• **DATA SHOWN**
::::::::::

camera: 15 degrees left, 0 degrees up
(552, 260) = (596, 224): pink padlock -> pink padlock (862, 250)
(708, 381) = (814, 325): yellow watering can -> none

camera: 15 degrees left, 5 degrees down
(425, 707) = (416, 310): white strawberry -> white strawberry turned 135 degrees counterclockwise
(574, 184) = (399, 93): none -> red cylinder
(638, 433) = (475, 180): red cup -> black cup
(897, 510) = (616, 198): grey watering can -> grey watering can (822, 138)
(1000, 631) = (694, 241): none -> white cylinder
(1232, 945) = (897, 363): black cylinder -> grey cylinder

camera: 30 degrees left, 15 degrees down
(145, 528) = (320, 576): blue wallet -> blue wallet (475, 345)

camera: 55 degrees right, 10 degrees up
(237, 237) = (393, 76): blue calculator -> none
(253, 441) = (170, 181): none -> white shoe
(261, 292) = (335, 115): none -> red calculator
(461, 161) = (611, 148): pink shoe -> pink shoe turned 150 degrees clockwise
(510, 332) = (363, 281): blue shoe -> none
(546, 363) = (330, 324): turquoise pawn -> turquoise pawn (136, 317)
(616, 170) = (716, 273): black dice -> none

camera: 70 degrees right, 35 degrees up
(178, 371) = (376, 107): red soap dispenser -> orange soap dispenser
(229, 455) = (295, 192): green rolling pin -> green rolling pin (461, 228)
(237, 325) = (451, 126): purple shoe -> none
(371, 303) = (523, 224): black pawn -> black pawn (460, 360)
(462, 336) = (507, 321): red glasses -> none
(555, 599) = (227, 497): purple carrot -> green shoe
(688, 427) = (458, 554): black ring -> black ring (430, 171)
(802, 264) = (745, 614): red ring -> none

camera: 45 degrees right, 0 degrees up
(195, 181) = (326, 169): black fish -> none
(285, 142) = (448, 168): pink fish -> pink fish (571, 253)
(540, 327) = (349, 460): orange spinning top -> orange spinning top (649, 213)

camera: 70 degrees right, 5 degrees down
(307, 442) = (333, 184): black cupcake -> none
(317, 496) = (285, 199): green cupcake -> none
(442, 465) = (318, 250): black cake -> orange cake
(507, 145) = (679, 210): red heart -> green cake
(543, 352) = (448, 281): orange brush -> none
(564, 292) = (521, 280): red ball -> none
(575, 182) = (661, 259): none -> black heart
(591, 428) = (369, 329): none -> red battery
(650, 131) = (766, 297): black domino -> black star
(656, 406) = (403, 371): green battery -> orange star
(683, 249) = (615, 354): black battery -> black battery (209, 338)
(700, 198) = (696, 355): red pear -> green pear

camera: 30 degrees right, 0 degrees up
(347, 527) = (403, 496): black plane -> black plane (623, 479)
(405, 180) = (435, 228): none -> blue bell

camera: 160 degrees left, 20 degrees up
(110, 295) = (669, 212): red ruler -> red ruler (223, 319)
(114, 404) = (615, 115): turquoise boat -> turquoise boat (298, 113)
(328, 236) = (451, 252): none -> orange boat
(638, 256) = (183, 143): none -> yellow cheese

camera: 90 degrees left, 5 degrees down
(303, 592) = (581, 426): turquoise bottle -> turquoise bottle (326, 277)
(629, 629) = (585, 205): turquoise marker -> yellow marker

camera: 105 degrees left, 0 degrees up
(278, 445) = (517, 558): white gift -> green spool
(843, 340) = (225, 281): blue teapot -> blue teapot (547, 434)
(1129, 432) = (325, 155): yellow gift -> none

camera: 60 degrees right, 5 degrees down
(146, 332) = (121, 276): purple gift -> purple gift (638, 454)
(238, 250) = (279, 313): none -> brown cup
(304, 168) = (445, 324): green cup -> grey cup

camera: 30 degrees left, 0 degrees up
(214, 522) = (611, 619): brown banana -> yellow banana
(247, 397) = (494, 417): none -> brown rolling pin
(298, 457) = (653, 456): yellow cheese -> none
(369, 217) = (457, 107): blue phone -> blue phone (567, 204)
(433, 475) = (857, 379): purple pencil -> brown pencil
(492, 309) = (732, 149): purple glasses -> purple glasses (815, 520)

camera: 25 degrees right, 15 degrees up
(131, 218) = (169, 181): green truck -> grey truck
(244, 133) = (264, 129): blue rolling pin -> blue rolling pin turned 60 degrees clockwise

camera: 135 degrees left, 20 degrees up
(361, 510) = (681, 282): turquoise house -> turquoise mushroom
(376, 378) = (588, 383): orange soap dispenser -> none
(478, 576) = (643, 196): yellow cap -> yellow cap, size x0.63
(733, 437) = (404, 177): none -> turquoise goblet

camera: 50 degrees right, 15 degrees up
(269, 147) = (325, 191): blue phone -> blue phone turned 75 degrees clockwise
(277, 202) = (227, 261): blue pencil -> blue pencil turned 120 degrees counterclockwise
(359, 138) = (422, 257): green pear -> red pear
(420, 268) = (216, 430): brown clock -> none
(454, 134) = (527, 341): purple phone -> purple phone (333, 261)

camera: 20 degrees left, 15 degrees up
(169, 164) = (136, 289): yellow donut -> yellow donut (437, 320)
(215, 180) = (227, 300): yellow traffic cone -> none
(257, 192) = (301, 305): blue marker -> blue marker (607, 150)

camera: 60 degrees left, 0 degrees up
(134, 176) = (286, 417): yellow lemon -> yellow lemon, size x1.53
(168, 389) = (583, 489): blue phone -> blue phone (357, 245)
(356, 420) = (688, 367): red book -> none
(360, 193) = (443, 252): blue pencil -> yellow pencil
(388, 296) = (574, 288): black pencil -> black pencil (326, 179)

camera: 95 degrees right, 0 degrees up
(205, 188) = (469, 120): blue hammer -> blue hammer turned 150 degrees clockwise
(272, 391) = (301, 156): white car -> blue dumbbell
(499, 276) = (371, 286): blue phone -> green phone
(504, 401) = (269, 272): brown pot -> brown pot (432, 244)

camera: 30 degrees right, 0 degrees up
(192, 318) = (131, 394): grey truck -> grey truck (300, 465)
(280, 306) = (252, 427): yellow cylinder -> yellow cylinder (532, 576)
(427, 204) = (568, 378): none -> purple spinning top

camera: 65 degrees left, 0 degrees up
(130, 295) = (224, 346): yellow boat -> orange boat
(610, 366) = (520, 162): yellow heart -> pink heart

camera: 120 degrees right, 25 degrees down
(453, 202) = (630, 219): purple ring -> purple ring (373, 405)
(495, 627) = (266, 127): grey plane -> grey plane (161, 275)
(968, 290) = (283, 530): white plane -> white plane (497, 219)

::::::::::

• **THE PROBLEM**
Beginning with the line above that contains "(347, 527) = (403, 496): black", copy each line exactly up to and including the line that contains "camera: 50 degrees right, 15 degrees up", and go no further.

• **OUTPUT OF THE TASK**
(347, 527) = (403, 496): black plane -> black plane (623, 479)
(405, 180) = (435, 228): none -> blue bell

camera: 160 degrees left, 20 degrees up
(110, 295) = (669, 212): red ruler -> red ruler (223, 319)
(114, 404) = (615, 115): turquoise boat -> turquoise boat (298, 113)
(328, 236) = (451, 252): none -> orange boat
(638, 256) = (183, 143): none -> yellow cheese

camera: 90 degrees left, 5 degrees down
(303, 592) = (581, 426): turquoise bottle -> turquoise bottle (326, 277)
(629, 629) = (585, 205): turquoise marker -> yellow marker

camera: 105 degrees left, 0 degrees up
(278, 445) = (517, 558): white gift -> green spool
(843, 340) = (225, 281): blue teapot -> blue teapot (547, 434)
(1129, 432) = (325, 155): yellow gift -> none

camera: 60 degrees right, 5 degrees down
(146, 332) = (121, 276): purple gift -> purple gift (638, 454)
(238, 250) = (279, 313): none -> brown cup
(304, 168) = (445, 324): green cup -> grey cup

camera: 30 degrees left, 0 degrees up
(214, 522) = (611, 619): brown banana -> yellow banana
(247, 397) = (494, 417): none -> brown rolling pin
(298, 457) = (653, 456): yellow cheese -> none
(369, 217) = (457, 107): blue phone -> blue phone (567, 204)
(433, 475) = (857, 379): purple pencil -> brown pencil
(492, 309) = (732, 149): purple glasses -> purple glasses (815, 520)

camera: 25 degrees right, 15 degrees up
(131, 218) = (169, 181): green truck -> grey truck
(244, 133) = (264, 129): blue rolling pin -> blue rolling pin turned 60 degrees clockwise

camera: 135 degrees left, 20 degrees up
(361, 510) = (681, 282): turquoise house -> turquoise mushroom
(376, 378) = (588, 383): orange soap dispenser -> none
(478, 576) = (643, 196): yellow cap -> yellow cap, size x0.63
(733, 437) = (404, 177): none -> turquoise goblet

camera: 50 degrees right, 15 degrees up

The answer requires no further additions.